— Data section —
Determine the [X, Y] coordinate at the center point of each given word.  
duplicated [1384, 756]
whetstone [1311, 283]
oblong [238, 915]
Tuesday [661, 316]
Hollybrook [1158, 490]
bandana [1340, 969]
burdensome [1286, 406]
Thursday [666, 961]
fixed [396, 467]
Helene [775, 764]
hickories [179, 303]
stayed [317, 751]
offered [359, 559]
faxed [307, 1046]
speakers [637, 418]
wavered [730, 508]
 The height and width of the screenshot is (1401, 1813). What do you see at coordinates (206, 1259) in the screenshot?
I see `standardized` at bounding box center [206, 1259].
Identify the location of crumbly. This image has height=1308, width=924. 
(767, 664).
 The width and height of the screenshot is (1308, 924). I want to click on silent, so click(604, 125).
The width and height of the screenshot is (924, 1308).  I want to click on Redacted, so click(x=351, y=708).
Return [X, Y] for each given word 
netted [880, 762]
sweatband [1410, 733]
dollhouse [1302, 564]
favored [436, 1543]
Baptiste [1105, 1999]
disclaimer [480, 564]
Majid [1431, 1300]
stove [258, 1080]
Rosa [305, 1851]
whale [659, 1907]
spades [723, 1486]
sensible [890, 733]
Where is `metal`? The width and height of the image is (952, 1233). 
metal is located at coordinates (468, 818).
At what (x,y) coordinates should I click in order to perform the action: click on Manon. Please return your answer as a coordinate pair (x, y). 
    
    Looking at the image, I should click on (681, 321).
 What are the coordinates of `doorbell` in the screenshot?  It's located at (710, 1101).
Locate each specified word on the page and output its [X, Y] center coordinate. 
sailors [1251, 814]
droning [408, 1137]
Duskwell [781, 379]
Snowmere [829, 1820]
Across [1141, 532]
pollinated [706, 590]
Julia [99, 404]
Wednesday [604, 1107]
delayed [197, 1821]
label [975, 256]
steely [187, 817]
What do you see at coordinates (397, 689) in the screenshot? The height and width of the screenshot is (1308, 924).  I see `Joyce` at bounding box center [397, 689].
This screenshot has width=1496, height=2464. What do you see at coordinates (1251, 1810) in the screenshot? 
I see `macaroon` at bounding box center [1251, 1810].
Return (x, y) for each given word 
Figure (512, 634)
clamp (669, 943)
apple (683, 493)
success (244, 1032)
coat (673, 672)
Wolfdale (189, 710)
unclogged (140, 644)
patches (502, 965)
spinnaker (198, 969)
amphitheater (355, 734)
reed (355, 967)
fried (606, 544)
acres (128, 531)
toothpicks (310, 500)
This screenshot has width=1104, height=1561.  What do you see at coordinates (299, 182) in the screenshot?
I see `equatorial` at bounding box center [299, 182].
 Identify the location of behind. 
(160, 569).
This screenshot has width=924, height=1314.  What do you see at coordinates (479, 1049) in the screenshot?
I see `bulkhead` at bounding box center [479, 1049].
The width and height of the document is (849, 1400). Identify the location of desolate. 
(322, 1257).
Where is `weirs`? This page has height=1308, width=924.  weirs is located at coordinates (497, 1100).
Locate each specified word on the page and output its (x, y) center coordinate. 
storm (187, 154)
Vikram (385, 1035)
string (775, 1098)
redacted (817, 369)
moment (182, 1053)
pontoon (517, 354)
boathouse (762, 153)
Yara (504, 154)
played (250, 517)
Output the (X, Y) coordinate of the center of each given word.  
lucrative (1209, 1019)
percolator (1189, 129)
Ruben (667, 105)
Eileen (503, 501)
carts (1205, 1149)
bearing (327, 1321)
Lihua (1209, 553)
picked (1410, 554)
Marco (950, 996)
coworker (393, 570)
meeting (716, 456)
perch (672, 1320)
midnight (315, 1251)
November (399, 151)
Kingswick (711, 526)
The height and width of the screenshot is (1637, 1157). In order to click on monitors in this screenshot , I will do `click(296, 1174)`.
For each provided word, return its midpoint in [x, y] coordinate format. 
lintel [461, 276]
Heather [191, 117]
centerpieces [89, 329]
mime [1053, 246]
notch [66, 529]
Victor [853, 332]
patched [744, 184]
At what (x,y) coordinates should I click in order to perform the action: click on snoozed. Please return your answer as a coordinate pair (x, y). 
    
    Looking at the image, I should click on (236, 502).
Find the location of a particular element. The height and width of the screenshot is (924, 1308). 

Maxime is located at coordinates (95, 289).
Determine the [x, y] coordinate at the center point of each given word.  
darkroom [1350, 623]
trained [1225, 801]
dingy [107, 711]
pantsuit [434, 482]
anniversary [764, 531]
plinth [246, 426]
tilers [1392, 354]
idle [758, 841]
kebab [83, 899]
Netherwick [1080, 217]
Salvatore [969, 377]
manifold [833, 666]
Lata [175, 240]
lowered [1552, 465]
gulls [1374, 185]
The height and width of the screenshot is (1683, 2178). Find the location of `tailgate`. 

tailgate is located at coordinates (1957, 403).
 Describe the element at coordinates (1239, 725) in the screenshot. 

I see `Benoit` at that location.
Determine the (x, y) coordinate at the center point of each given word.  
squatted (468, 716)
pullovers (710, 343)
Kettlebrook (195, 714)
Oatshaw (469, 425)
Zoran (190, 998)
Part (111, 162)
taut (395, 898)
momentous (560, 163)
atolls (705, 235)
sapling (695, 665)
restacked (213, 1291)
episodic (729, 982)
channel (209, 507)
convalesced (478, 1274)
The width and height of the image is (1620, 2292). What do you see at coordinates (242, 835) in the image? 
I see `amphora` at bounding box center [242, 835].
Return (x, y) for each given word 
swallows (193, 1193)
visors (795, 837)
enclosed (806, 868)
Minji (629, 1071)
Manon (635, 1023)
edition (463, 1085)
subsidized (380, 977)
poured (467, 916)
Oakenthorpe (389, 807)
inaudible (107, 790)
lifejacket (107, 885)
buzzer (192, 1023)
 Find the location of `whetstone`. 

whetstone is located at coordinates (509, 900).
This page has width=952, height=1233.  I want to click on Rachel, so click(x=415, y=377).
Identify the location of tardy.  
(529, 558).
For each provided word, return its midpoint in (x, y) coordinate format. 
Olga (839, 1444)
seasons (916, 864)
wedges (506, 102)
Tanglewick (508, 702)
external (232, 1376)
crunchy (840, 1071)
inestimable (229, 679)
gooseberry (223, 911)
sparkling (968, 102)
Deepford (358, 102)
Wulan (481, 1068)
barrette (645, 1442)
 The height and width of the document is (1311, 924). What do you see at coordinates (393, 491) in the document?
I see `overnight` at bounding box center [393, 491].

— Task —
Can you copy out all of the rows above, word for word and without changing anything?

— Correct result —
Determine the [X, Y] coordinate at the center point of each given word.  
duplicated [1384, 756]
whetstone [1311, 283]
oblong [238, 915]
Tuesday [661, 316]
Hollybrook [1158, 490]
bandana [1340, 969]
burdensome [1286, 406]
Thursday [666, 961]
fixed [396, 467]
Helene [775, 764]
hickories [179, 303]
stayed [317, 751]
offered [359, 559]
faxed [307, 1046]
speakers [637, 418]
wavered [730, 508]
 The height and width of the screenshot is (1401, 1813). What do you see at coordinates (206, 1259) in the screenshot?
I see `standardized` at bounding box center [206, 1259].
Identify the location of crumbly. This image has height=1308, width=924. 
(767, 664).
 The width and height of the screenshot is (1308, 924). I want to click on silent, so click(604, 125).
The width and height of the screenshot is (924, 1308).  I want to click on Redacted, so click(x=351, y=708).
Return [X, Y] for each given word 
netted [880, 762]
sweatband [1410, 733]
dollhouse [1302, 564]
favored [436, 1543]
Baptiste [1105, 1999]
disclaimer [480, 564]
Majid [1431, 1300]
stove [258, 1080]
Rosa [305, 1851]
whale [659, 1907]
spades [723, 1486]
sensible [890, 733]
Where is `metal`? The width and height of the image is (952, 1233). 
metal is located at coordinates (468, 818).
At what (x,y) coordinates should I click in order to perform the action: click on Manon. Please return your answer as a coordinate pair (x, y). 
    
    Looking at the image, I should click on (681, 321).
 What are the coordinates of `doorbell` in the screenshot?  It's located at (710, 1101).
Locate each specified word on the page and output its [X, Y] center coordinate. 
sailors [1251, 814]
droning [408, 1137]
Duskwell [781, 379]
Snowmere [829, 1820]
Across [1141, 532]
pollinated [706, 590]
Julia [99, 404]
Wednesday [604, 1107]
delayed [197, 1821]
label [975, 256]
steely [187, 817]
What do you see at coordinates (397, 689) in the screenshot? The height and width of the screenshot is (1308, 924).  I see `Joyce` at bounding box center [397, 689].
This screenshot has width=1496, height=2464. What do you see at coordinates (1251, 1810) in the screenshot? 
I see `macaroon` at bounding box center [1251, 1810].
Return (x, y) for each given word 
Figure (512, 634)
clamp (669, 943)
apple (683, 493)
success (244, 1032)
coat (673, 672)
Wolfdale (189, 710)
unclogged (140, 644)
patches (502, 965)
spinnaker (198, 969)
amphitheater (355, 734)
reed (355, 967)
fried (606, 544)
acres (128, 531)
toothpicks (310, 500)
This screenshot has width=1104, height=1561.  What do you see at coordinates (299, 182) in the screenshot?
I see `equatorial` at bounding box center [299, 182].
 Identify the location of behind. 
(160, 569).
This screenshot has width=924, height=1314.  What do you see at coordinates (479, 1049) in the screenshot?
I see `bulkhead` at bounding box center [479, 1049].
The width and height of the document is (849, 1400). Identify the location of desolate. 
(322, 1257).
Where is `weirs`? This page has height=1308, width=924.  weirs is located at coordinates (497, 1100).
Locate each specified word on the page and output its (x, y) center coordinate. 
storm (187, 154)
Vikram (385, 1035)
string (775, 1098)
redacted (817, 369)
moment (182, 1053)
pontoon (517, 354)
boathouse (762, 153)
Yara (504, 154)
played (250, 517)
Output the (X, Y) coordinate of the center of each given word.  
lucrative (1209, 1019)
percolator (1189, 129)
Ruben (667, 105)
Eileen (503, 501)
carts (1205, 1149)
bearing (327, 1321)
Lihua (1209, 553)
picked (1410, 554)
Marco (950, 996)
coworker (393, 570)
meeting (716, 456)
perch (672, 1320)
midnight (315, 1251)
November (399, 151)
Kingswick (711, 526)
The height and width of the screenshot is (1637, 1157). In order to click on monitors in this screenshot , I will do `click(296, 1174)`.
For each provided word, return its midpoint in [x, y] coordinate format. 
lintel [461, 276]
Heather [191, 117]
centerpieces [89, 329]
mime [1053, 246]
notch [66, 529]
Victor [853, 332]
patched [744, 184]
At what (x,y) coordinates should I click in order to perform the action: click on snoozed. Please return your answer as a coordinate pair (x, y). 
    
    Looking at the image, I should click on (236, 502).
Find the location of a particular element. The height and width of the screenshot is (924, 1308). 

Maxime is located at coordinates (95, 289).
Determine the [x, y] coordinate at the center point of each given word.  
darkroom [1350, 623]
trained [1225, 801]
dingy [107, 711]
pantsuit [434, 482]
anniversary [764, 531]
plinth [246, 426]
tilers [1392, 354]
idle [758, 841]
kebab [83, 899]
Netherwick [1080, 217]
Salvatore [969, 377]
manifold [833, 666]
Lata [175, 240]
lowered [1552, 465]
gulls [1374, 185]
The height and width of the screenshot is (1683, 2178). Find the location of `tailgate`. 

tailgate is located at coordinates (1957, 403).
 Describe the element at coordinates (1239, 725) in the screenshot. 

I see `Benoit` at that location.
Determine the (x, y) coordinate at the center point of each given word.  
squatted (468, 716)
pullovers (710, 343)
Kettlebrook (195, 714)
Oatshaw (469, 425)
Zoran (190, 998)
Part (111, 162)
taut (395, 898)
momentous (560, 163)
atolls (705, 235)
sapling (695, 665)
restacked (213, 1291)
episodic (729, 982)
channel (209, 507)
convalesced (478, 1274)
The width and height of the image is (1620, 2292). What do you see at coordinates (242, 835) in the image? 
I see `amphora` at bounding box center [242, 835].
Return (x, y) for each given word 
swallows (193, 1193)
visors (795, 837)
enclosed (806, 868)
Minji (629, 1071)
Manon (635, 1023)
edition (463, 1085)
subsidized (380, 977)
poured (467, 916)
Oakenthorpe (389, 807)
inaudible (107, 790)
lifejacket (107, 885)
buzzer (192, 1023)
 Find the location of `whetstone`. 

whetstone is located at coordinates (509, 900).
This page has width=952, height=1233.  I want to click on Rachel, so click(x=415, y=377).
Identify the location of tardy.  
(529, 558).
For each provided word, return its midpoint in (x, y) coordinate format. 
Olga (839, 1444)
seasons (916, 864)
wedges (506, 102)
Tanglewick (508, 702)
external (232, 1376)
crunchy (840, 1071)
inestimable (229, 679)
gooseberry (223, 911)
sparkling (968, 102)
Deepford (358, 102)
Wulan (481, 1068)
barrette (645, 1442)
 The height and width of the document is (1311, 924). What do you see at coordinates (393, 491) in the document?
I see `overnight` at bounding box center [393, 491].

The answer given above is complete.